▶ [EXERCISE DIRECTIONS]: Output only how many lines below contain "blue".

--------------------

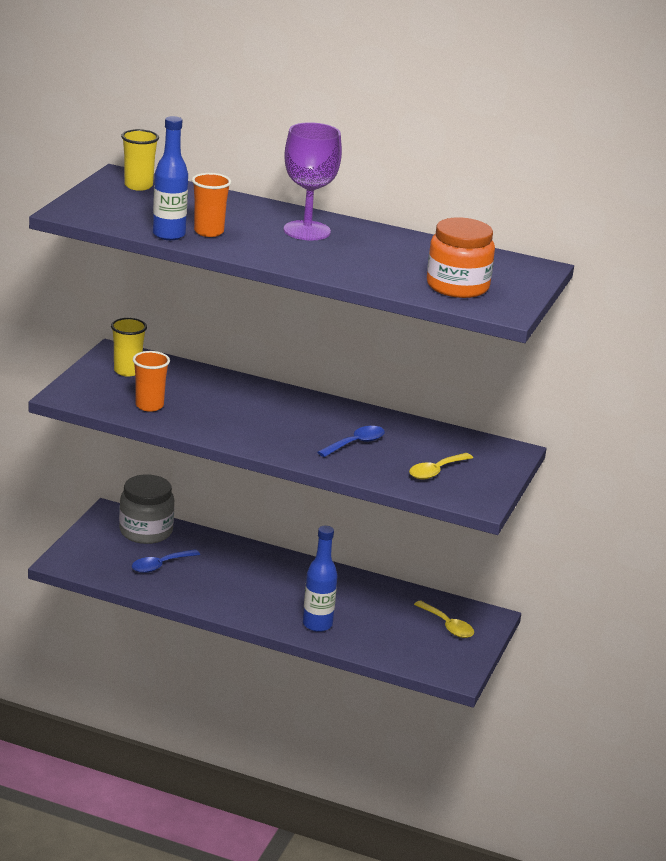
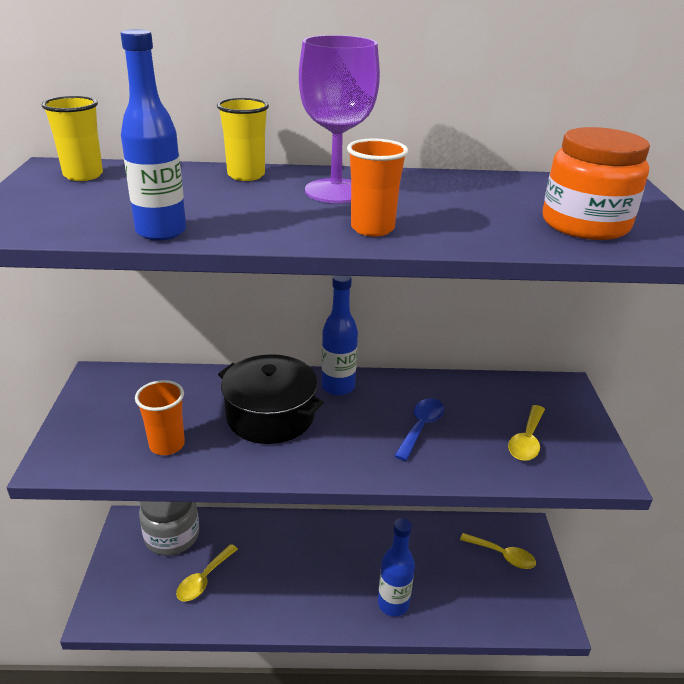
camera: 20 degrees left, 5 degrees up
(127, 371) = (120, 399): yellow cup -> yellow cup (246, 175)
(160, 565) = (204, 579): blue spoon -> yellow spoon
(209, 232) = (214, 216): orange cup -> orange cup (372, 228)
(239, 408) = (270, 415): none -> black pot
(309, 404) = (338, 387): none -> blue bottle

--------------------

▶ [ANSWER TO THE EXERCISE]: 2